YOUR INSTRUCTIONS » Take the line containing "turquoise cylinder [132,401,183,463]" and every line below it through the end of the entries, and output them verbatim, pictures excluded.

EXCERPTED DATA »
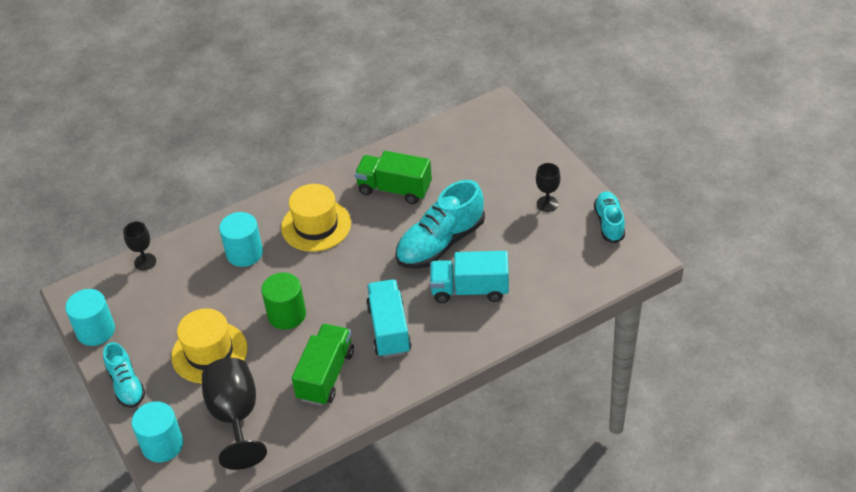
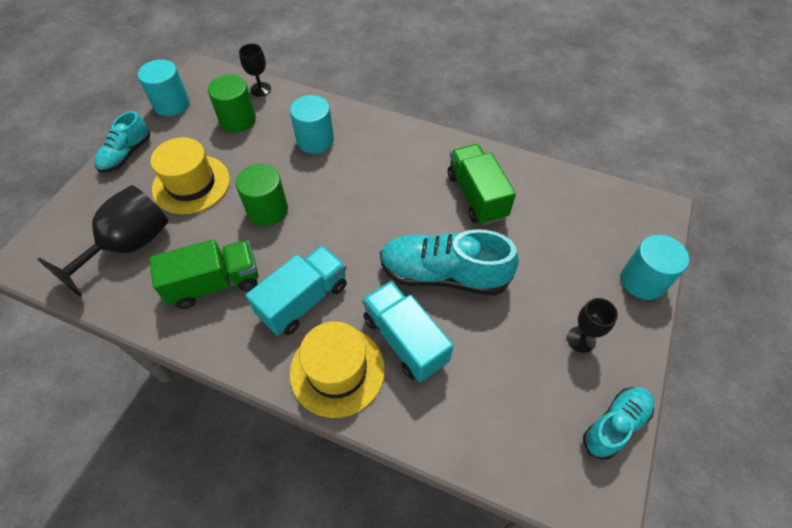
camera: 50 degrees right, 10 degrees up
turquoise cylinder [132,401,183,463] -> turquoise cylinder moved to [621,235,689,300]
yellow hat [281,184,351,252] -> yellow hat moved to [290,322,385,418]
none -> green cylinder [208,75,256,132]

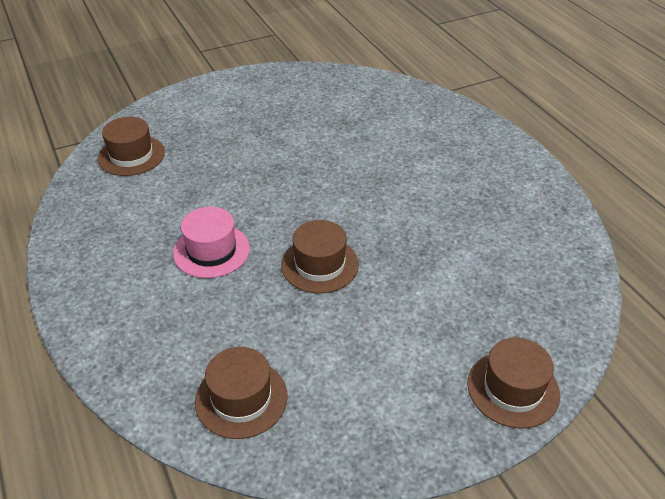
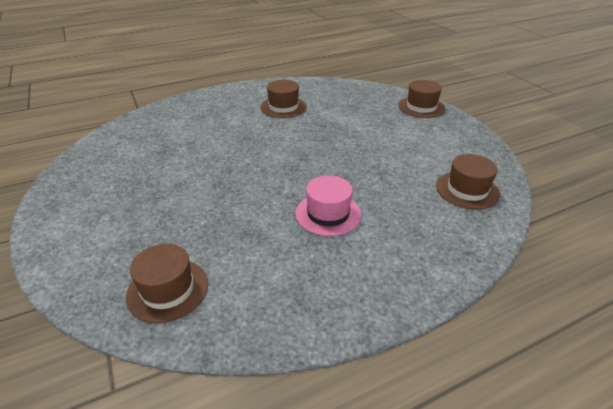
camera: 90 degrees left, 5 degrees down
brown hat [281,220,359,293] -> brown hat moved to [261,80,307,118]

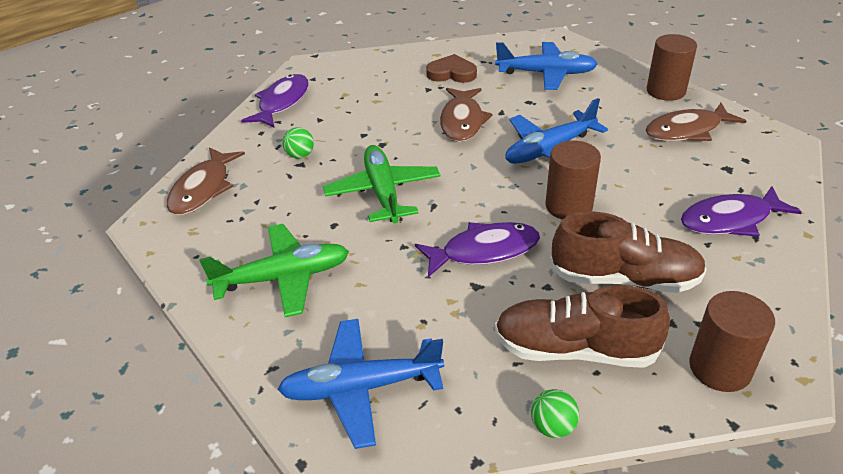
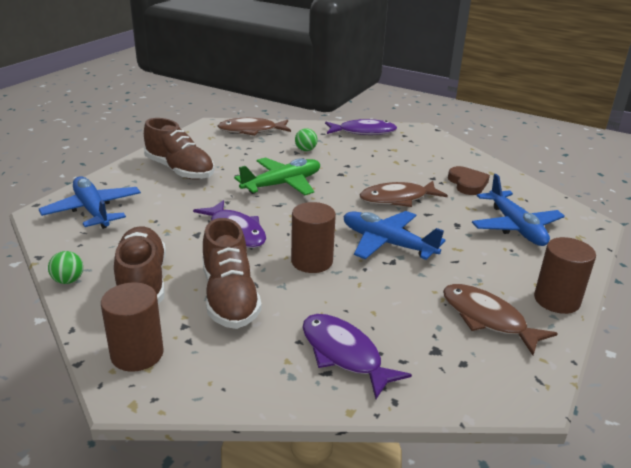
camera: 65 degrees right, 10 degrees down
green plane [199,224,349,317] -> brown shoe [144,118,215,180]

SOLUTION »
turquoise cylinder [132,401,183,463] -> turquoise cylinder moved to [621,235,689,300]
yellow hat [281,184,351,252] -> yellow hat moved to [290,322,385,418]
none -> green cylinder [208,75,256,132]

camera: 90 degrees left, 5 degrees down
brown hat [281,220,359,293] -> brown hat moved to [261,80,307,118]

camera: 65 degrees right, 10 degrees down
green plane [199,224,349,317] -> brown shoe [144,118,215,180]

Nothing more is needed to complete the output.